**PROBLEM REQUIREMENTS**
Rewrite the material from its first line through the line that contains "on (117, 436).", replacing "more distant from viewer" with "farther from the viewer" and leaving everything else unchanged. Omit the pictures from your answer.

GIVEN DATA below:

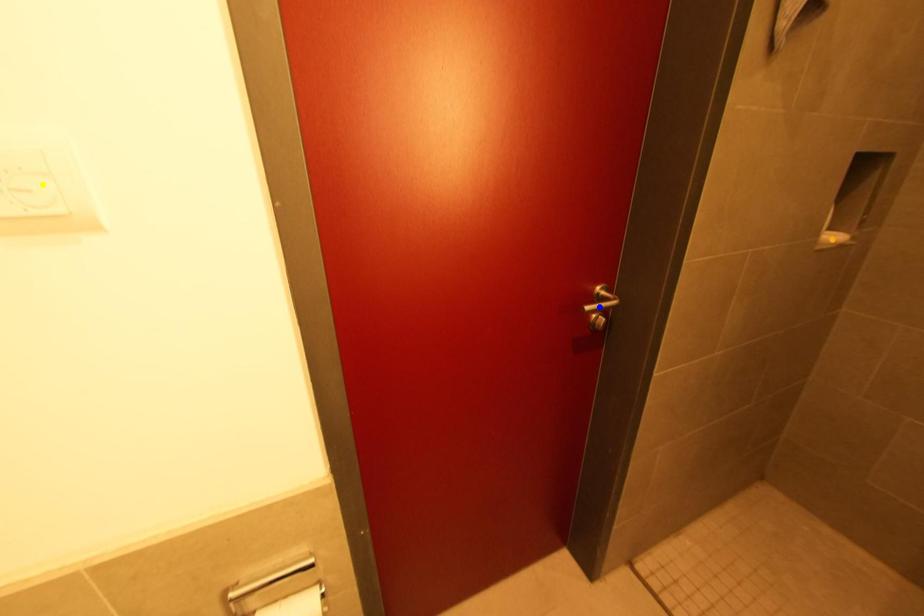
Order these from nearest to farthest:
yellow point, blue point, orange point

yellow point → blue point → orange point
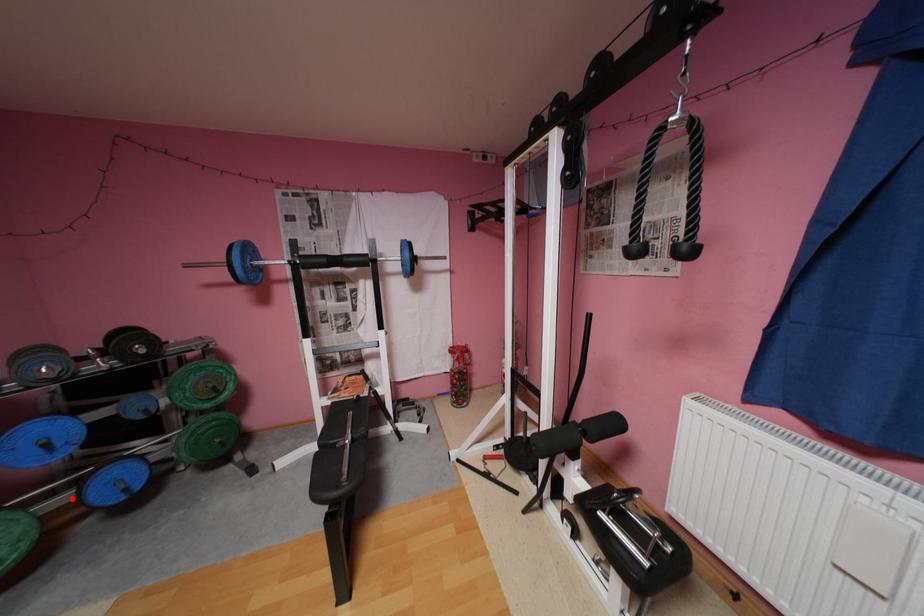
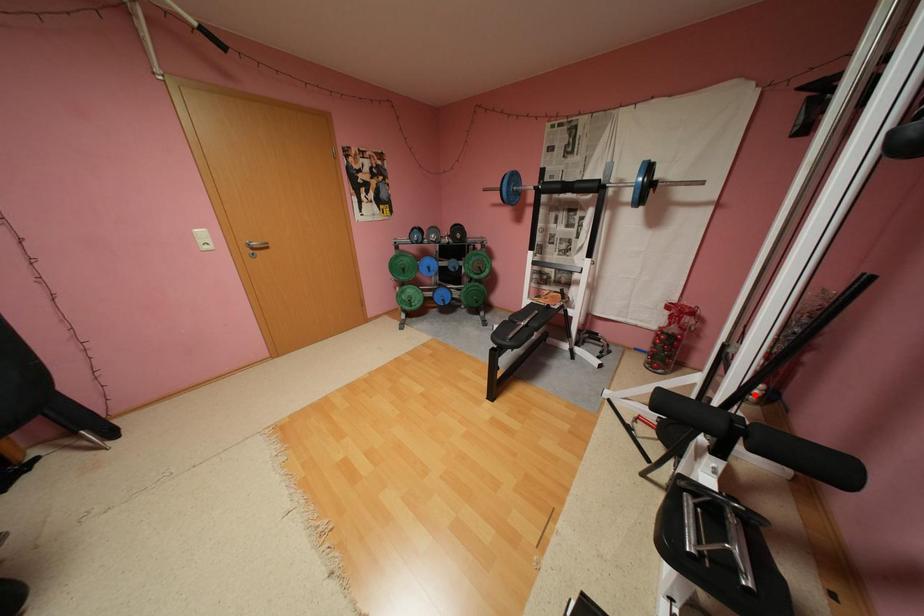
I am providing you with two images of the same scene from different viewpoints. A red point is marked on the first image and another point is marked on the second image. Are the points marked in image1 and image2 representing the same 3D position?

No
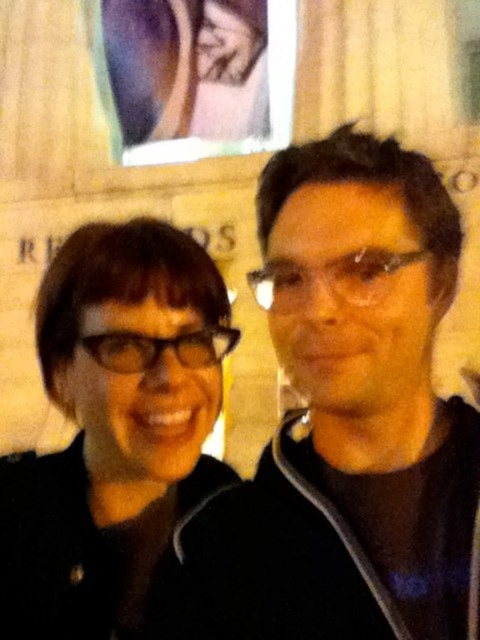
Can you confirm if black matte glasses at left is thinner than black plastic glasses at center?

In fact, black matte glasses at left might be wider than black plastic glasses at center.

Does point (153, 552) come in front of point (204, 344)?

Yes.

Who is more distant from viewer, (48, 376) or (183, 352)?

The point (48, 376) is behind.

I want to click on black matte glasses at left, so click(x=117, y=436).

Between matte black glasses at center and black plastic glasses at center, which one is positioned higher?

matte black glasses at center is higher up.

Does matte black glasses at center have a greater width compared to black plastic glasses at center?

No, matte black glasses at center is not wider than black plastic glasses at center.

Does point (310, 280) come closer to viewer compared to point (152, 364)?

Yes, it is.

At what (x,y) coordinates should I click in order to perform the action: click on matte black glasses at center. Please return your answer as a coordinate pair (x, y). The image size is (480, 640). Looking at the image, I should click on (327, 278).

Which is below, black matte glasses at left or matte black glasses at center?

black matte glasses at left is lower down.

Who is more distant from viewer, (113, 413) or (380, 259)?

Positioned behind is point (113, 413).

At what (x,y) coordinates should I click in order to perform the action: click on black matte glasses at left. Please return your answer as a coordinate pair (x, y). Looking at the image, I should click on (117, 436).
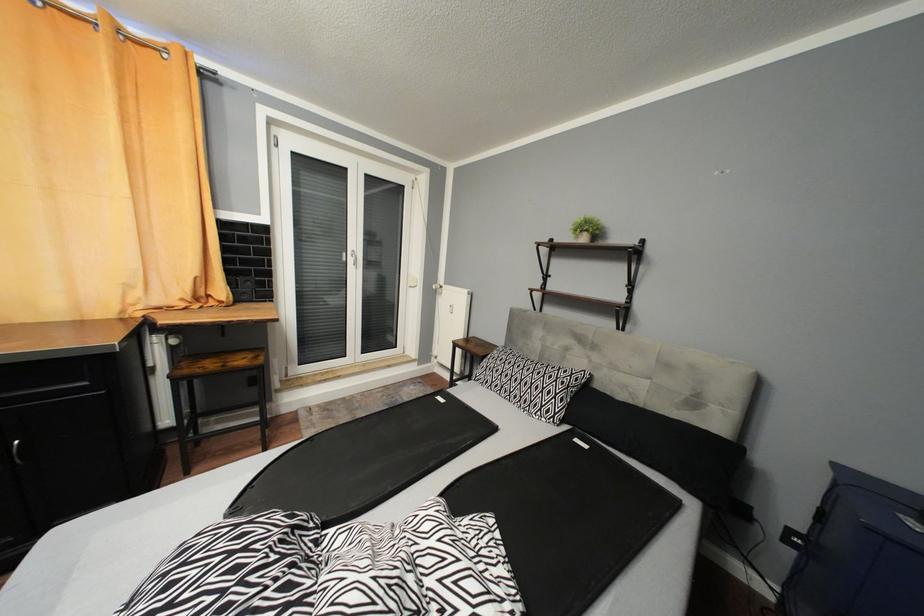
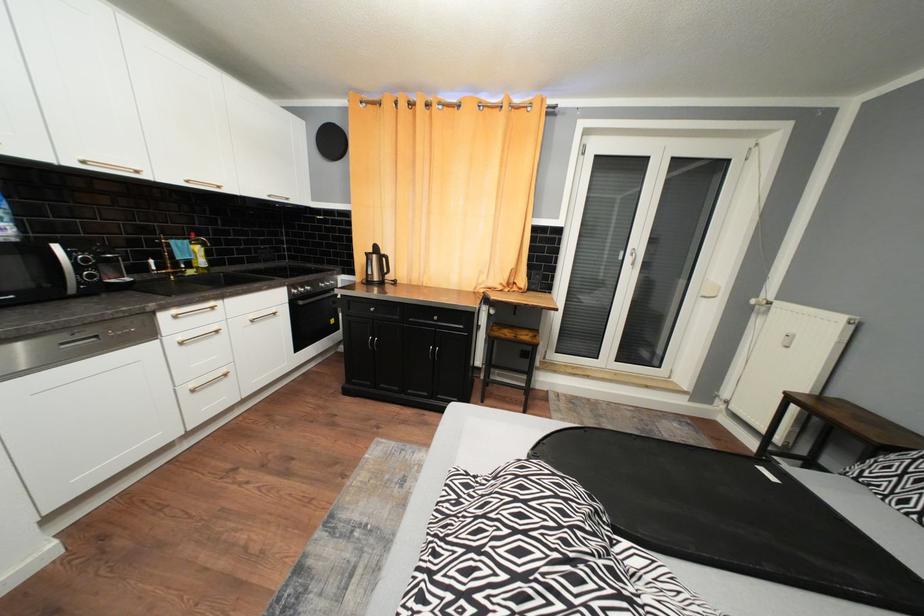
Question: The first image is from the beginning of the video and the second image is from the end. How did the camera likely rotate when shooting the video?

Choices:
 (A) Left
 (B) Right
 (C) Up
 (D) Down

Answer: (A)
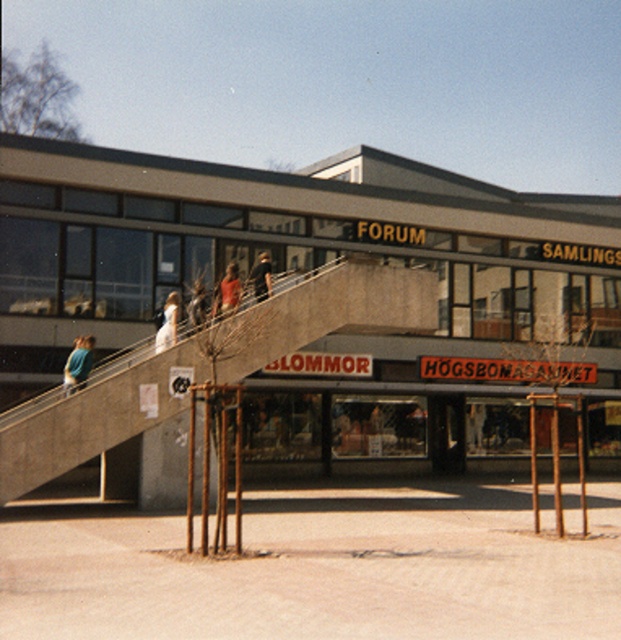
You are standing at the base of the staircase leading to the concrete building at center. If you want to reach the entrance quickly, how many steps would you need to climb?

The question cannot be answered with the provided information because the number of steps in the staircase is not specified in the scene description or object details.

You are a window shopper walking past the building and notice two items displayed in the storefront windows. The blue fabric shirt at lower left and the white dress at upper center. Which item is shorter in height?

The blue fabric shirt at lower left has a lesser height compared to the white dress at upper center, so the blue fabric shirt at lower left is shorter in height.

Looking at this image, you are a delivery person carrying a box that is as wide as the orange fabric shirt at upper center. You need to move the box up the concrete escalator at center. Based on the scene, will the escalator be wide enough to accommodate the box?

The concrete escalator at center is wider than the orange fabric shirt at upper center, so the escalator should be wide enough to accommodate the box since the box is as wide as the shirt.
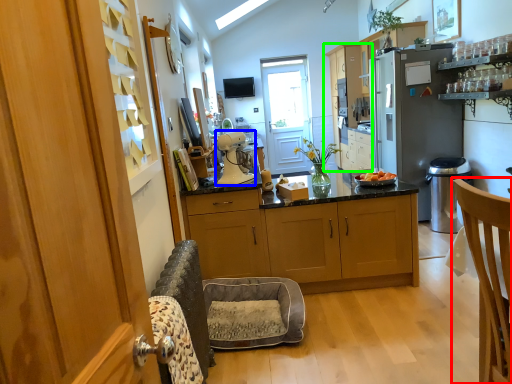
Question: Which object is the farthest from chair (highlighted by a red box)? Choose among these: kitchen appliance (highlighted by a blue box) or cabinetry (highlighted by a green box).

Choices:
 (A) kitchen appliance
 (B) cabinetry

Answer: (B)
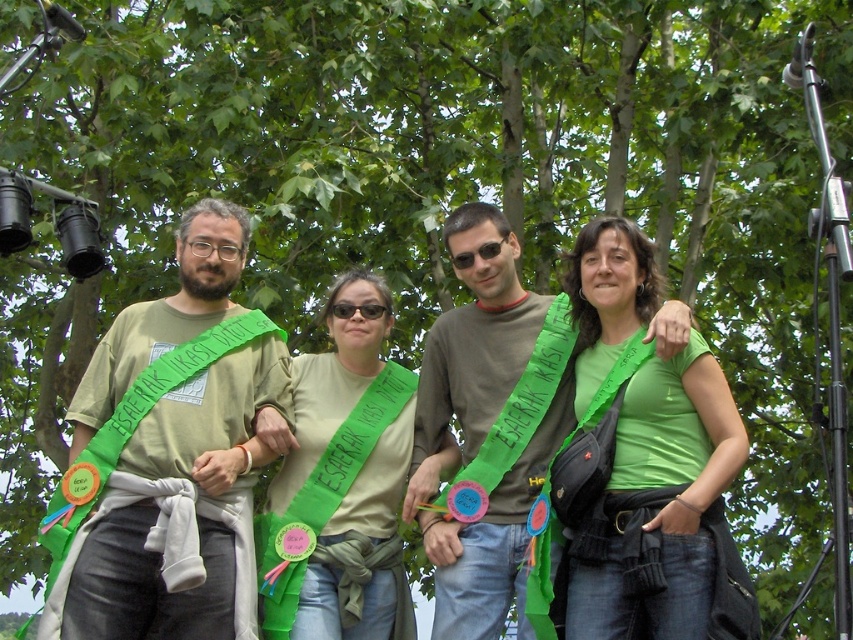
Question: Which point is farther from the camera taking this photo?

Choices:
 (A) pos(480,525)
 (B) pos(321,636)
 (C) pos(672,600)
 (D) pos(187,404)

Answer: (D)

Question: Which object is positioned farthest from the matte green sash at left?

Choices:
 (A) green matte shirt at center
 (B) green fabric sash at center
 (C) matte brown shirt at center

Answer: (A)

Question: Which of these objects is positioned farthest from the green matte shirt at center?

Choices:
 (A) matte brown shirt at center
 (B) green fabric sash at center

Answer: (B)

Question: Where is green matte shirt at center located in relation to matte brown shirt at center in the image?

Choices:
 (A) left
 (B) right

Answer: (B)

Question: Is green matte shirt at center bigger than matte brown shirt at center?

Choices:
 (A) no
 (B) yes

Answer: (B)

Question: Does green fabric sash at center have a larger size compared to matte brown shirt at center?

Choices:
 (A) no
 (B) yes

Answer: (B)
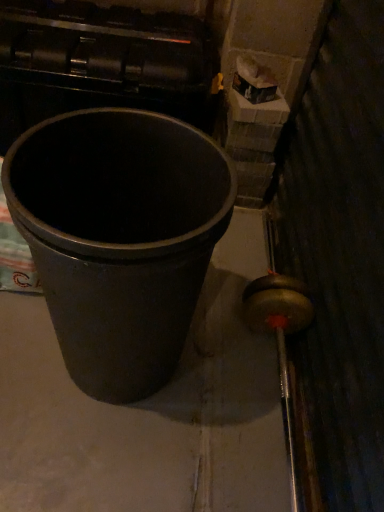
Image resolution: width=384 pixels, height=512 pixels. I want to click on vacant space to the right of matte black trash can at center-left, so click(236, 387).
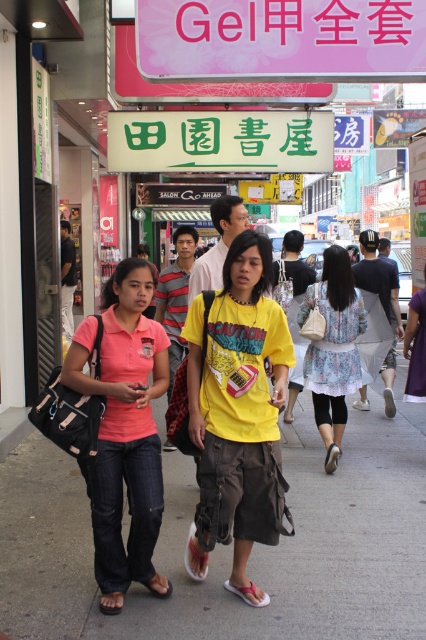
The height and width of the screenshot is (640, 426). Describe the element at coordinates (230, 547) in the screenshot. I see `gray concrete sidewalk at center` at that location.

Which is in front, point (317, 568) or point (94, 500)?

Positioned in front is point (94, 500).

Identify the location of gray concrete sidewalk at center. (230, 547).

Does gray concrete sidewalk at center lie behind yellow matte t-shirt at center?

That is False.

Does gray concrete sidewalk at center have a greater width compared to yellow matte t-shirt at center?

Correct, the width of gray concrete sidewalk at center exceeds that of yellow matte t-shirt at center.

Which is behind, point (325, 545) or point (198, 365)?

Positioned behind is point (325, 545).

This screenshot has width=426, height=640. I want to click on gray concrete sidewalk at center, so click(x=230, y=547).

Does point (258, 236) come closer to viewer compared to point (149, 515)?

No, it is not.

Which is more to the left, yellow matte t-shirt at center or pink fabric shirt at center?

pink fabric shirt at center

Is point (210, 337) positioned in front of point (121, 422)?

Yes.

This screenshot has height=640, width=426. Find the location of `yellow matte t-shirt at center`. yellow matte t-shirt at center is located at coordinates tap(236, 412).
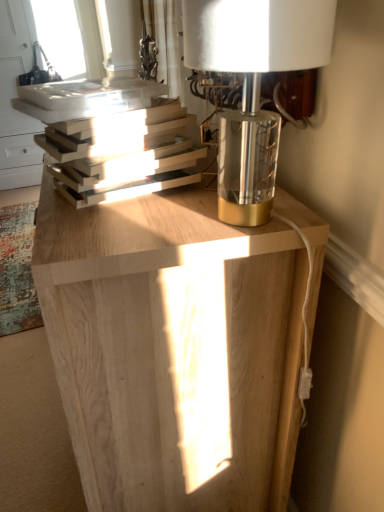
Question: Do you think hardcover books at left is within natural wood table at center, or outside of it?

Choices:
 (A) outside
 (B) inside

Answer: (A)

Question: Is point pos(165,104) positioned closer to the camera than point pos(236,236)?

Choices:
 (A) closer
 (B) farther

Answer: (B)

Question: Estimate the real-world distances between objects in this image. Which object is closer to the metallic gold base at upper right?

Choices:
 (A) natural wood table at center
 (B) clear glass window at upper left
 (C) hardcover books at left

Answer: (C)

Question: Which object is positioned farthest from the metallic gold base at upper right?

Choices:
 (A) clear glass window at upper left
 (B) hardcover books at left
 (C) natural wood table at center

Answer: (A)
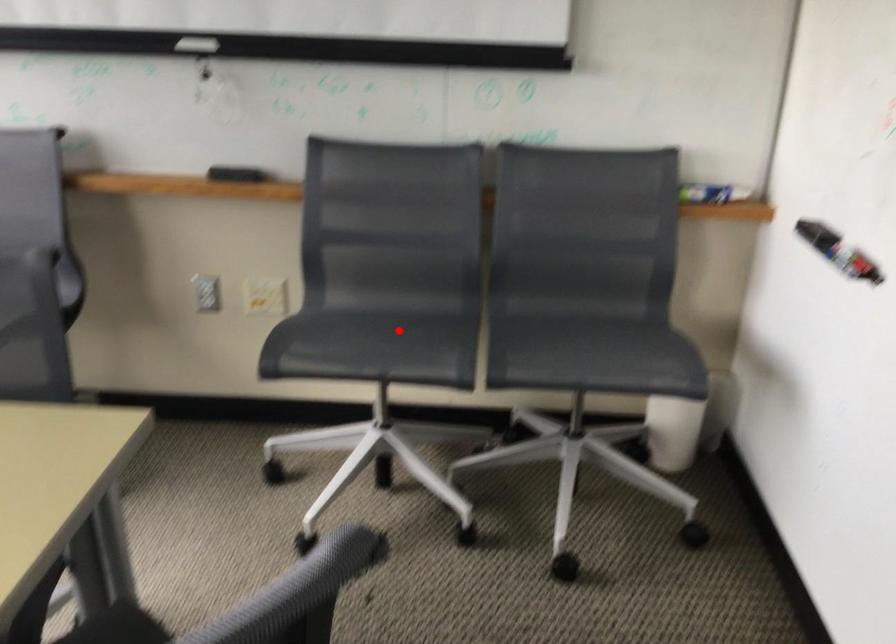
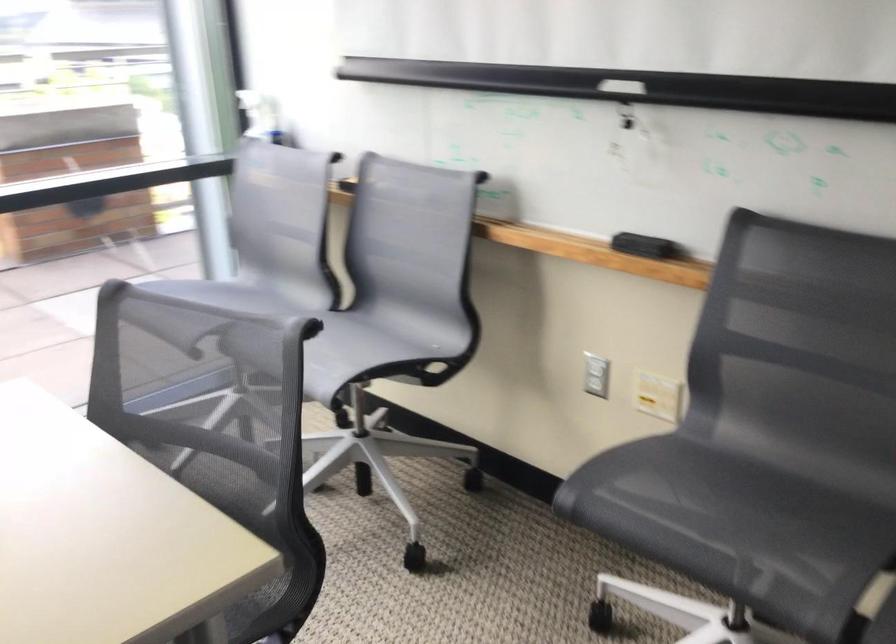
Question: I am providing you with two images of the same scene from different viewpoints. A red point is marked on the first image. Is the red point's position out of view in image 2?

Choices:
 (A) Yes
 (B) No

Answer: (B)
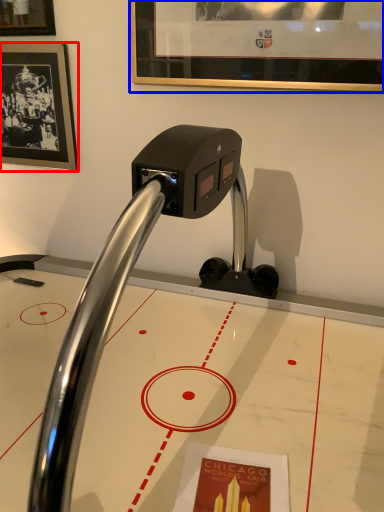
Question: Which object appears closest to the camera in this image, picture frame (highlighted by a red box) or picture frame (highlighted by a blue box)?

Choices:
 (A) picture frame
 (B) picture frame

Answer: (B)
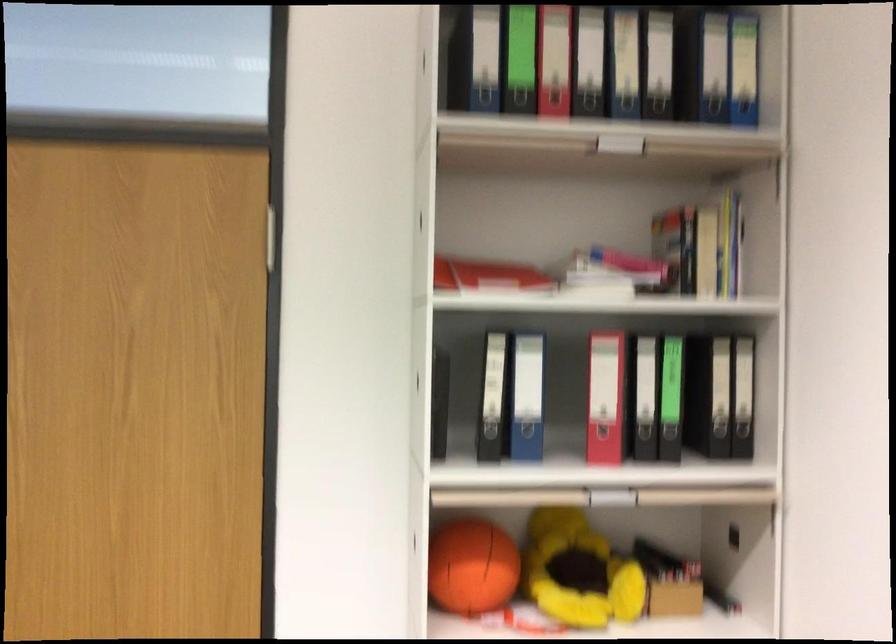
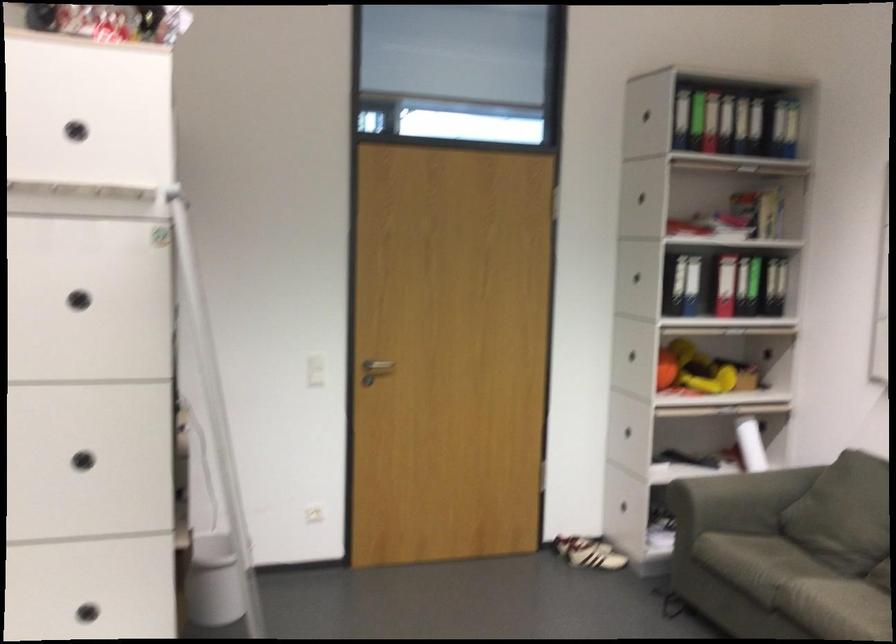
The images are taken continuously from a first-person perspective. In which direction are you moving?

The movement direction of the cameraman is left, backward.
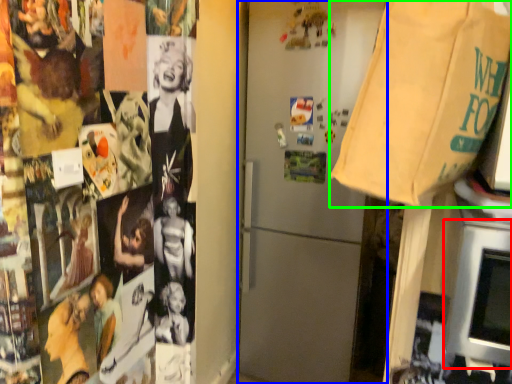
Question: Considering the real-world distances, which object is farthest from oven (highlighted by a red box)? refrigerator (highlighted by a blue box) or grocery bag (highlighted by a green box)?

End of GIVEN DATA.

**RESPONSE AREA**
Order these from nearest to farthest:
yellow point, blue point, orange point

yellow point → blue point → orange point
I am providing you with two images of the same scene from different viewpoints. A red point is marked on the first image and another point is marked on the second image. Are the points marked in image1 and image2 representing the same 3D position?

No
Can you confirm if black matte glasses at left is thinner than black plastic glasses at center?

In fact, black matte glasses at left might be wider than black plastic glasses at center.

Does point (153, 552) come in front of point (204, 344)?

Yes.

Who is farther from the viewer, (48, 376) or (183, 352)?

The point (48, 376) is behind.

I want to click on black matte glasses at left, so click(x=117, y=436).

Between matte black glasses at center and black plastic glasses at center, which one is positioned higher?

matte black glasses at center is higher up.

Does matte black glasses at center have a greater width compared to black plastic glasses at center?

No, matte black glasses at center is not wider than black plastic glasses at center.

Does point (310, 280) come closer to viewer compared to point (152, 364)?

Yes, it is.

At what (x,y) coordinates should I click in order to perform the action: click on matte black glasses at center. Please return your answer as a coordinate pair (x, y). The image size is (480, 640). Looking at the image, I should click on (327, 278).

Which is below, black matte glasses at left or matte black glasses at center?

black matte glasses at left is lower down.

Who is farther from the viewer, (113, 413) or (380, 259)?

Positioned behind is point (113, 413).

At what (x,y) coordinates should I click in order to perform the action: click on black matte glasses at left. Please return your answer as a coordinate pair (x, y). Looking at the image, I should click on (117, 436).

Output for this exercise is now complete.